___ AVAILABLE DATA ___
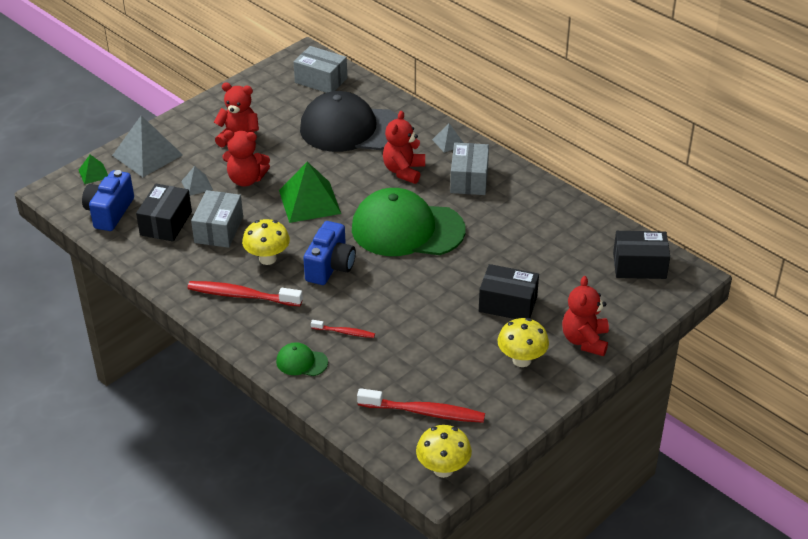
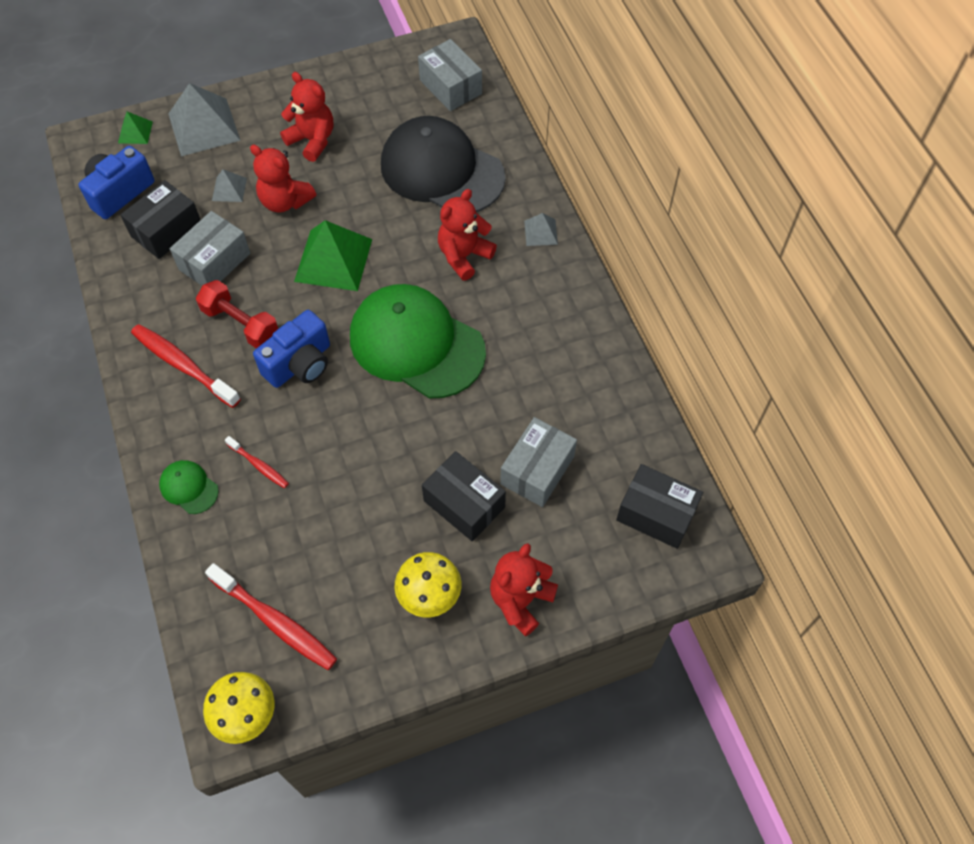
camera: 25 degrees right, 20 degrees up
yellow mushroom [242,219,290,265] -> red dumbbell [196,280,278,348]
grey box [450,142,489,195] -> grey box moved to [500,417,577,507]

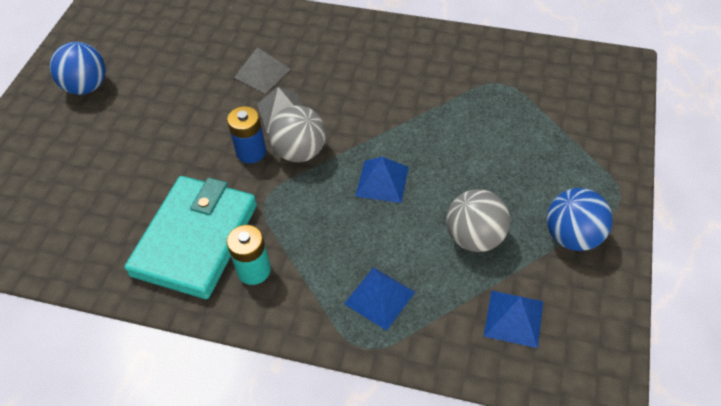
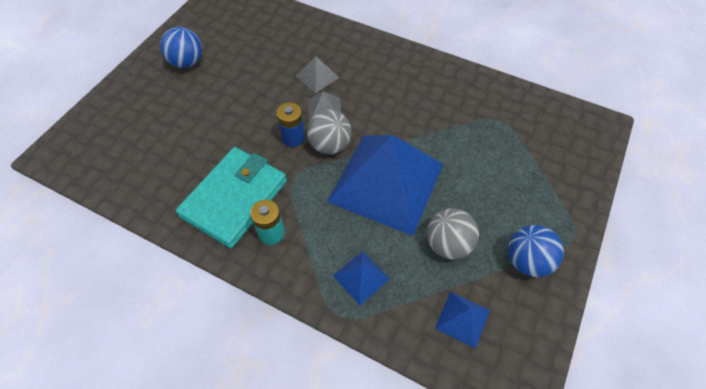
camera: 10 degrees right, 5 degrees up
blue pyramid [355,157,409,203] -> blue pyramid [327,135,444,236], size x2.47

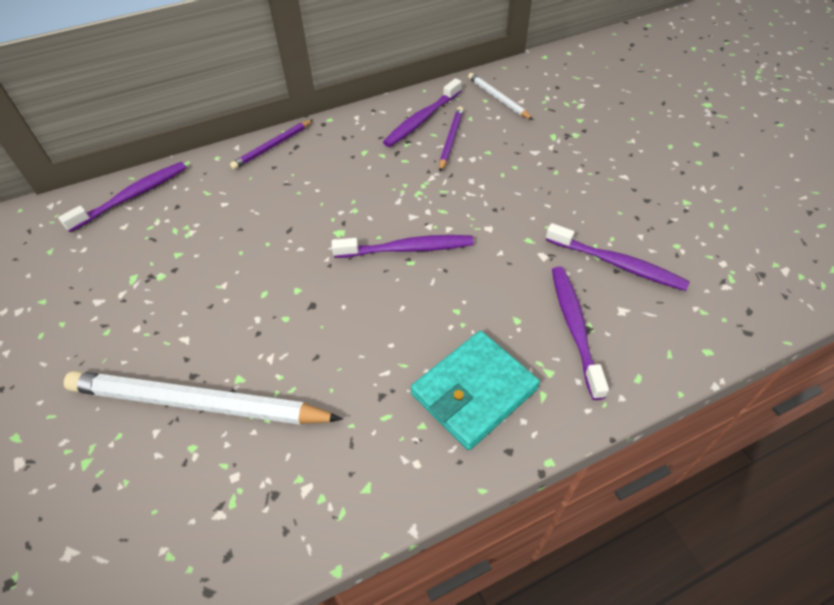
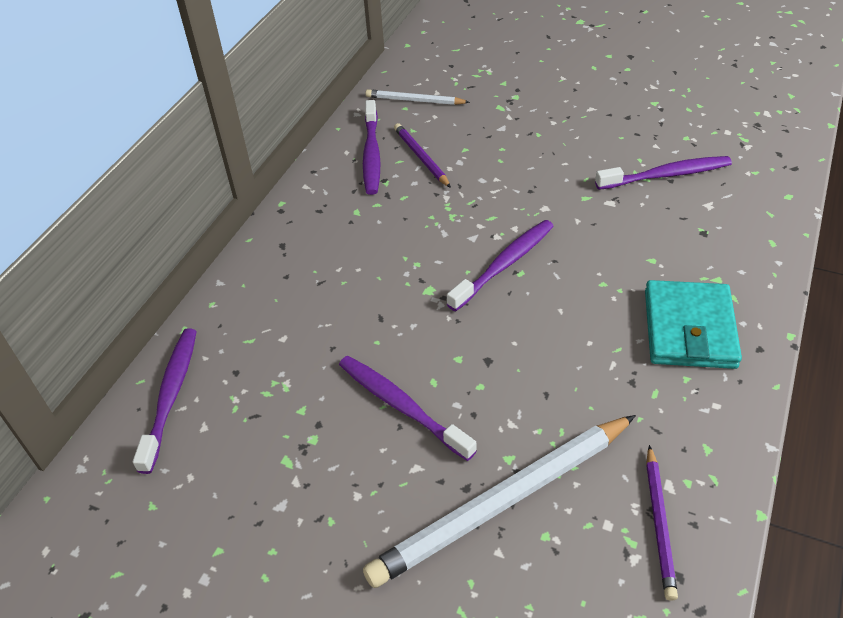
camera: 40 degrees left, 5 degrees down
purple pencil [230,120,313,169] -> purple pencil moved to [646,445,678,601]
purple toothbrush [552,267,609,400] -> purple toothbrush moved to [339,356,477,461]

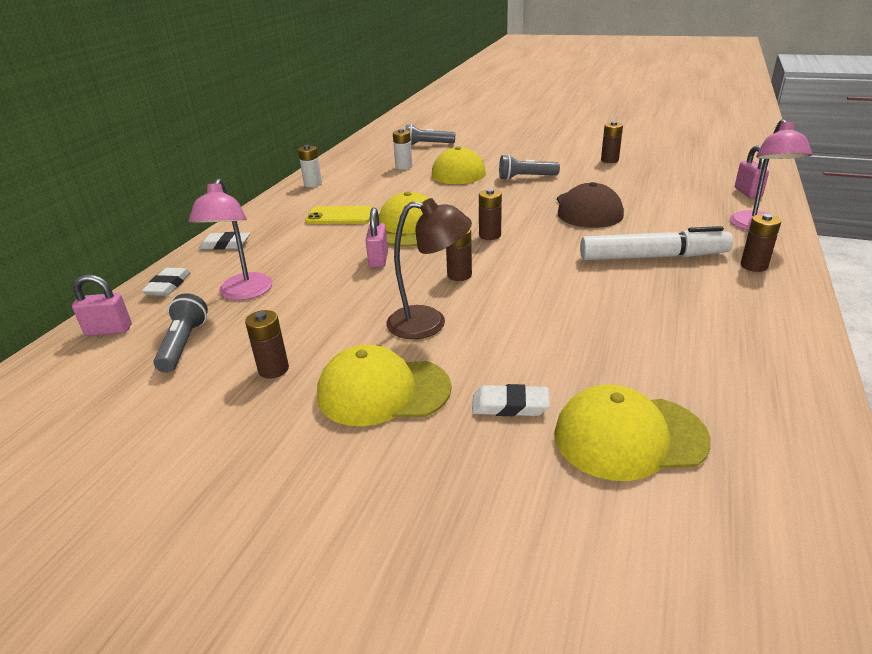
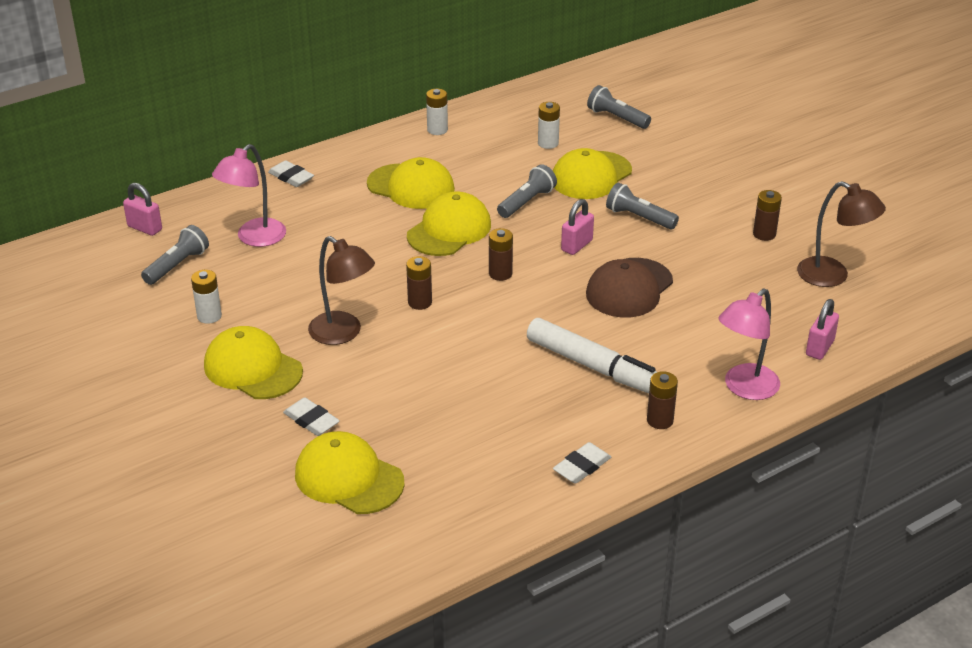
camera: 35 degrees right, 5 degrees up
white eraser [142,268,191,296] -> white eraser moved to [553,442,611,484]
brown battery [245,310,289,379] -> white battery [191,270,222,324]
yellow phone [305,206,373,224] -> yellow cap [367,157,455,209]
pink padlock [365,208,388,268] -> pink padlock moved to [561,199,594,255]
none -> grey flashlight [497,164,557,218]
none -> brown lamp [797,181,886,287]

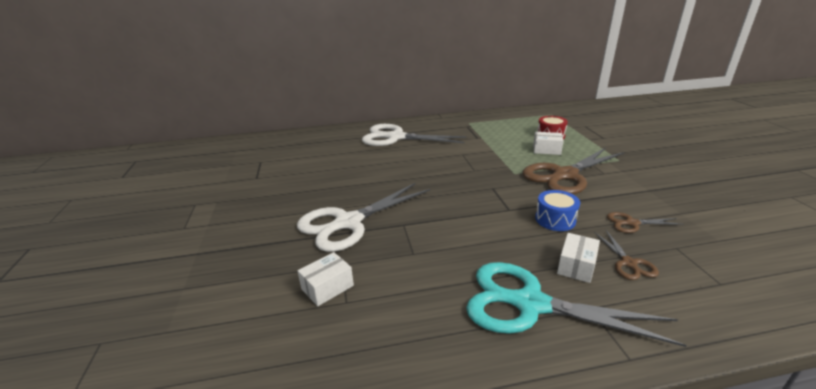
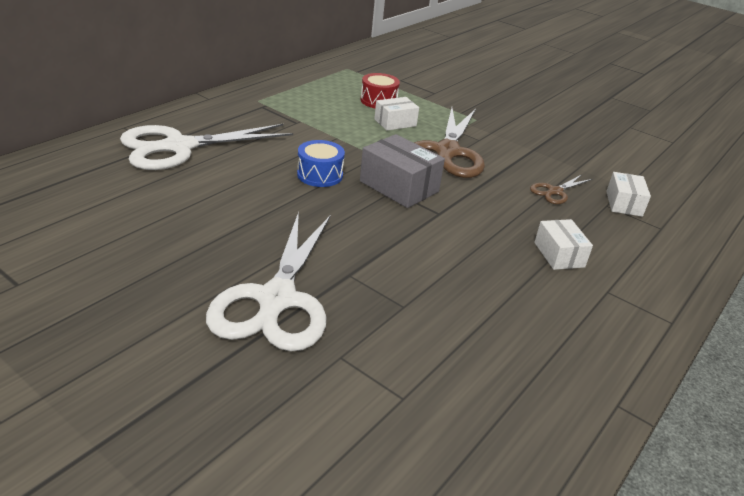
camera: 45 degrees left, 5 degrees up
white box [298,252,354,306] -> white box moved to [606,172,651,217]
turquoise scissors [466,262,687,347] -> none
blue drum [535,190,580,231] -> blue drum moved to [297,140,345,187]
brown scissors [594,230,659,280] -> none
none -> grey box [360,134,445,208]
___
# [WHAT YOU ARE ASKED TO DO]
Using the entries above, give again each line from the one containing "brown scissors [594,230,659,280] -> none" through the last line, exactly and only those.

# [EXERCISE ANSWER]
brown scissors [594,230,659,280] -> none
none -> grey box [360,134,445,208]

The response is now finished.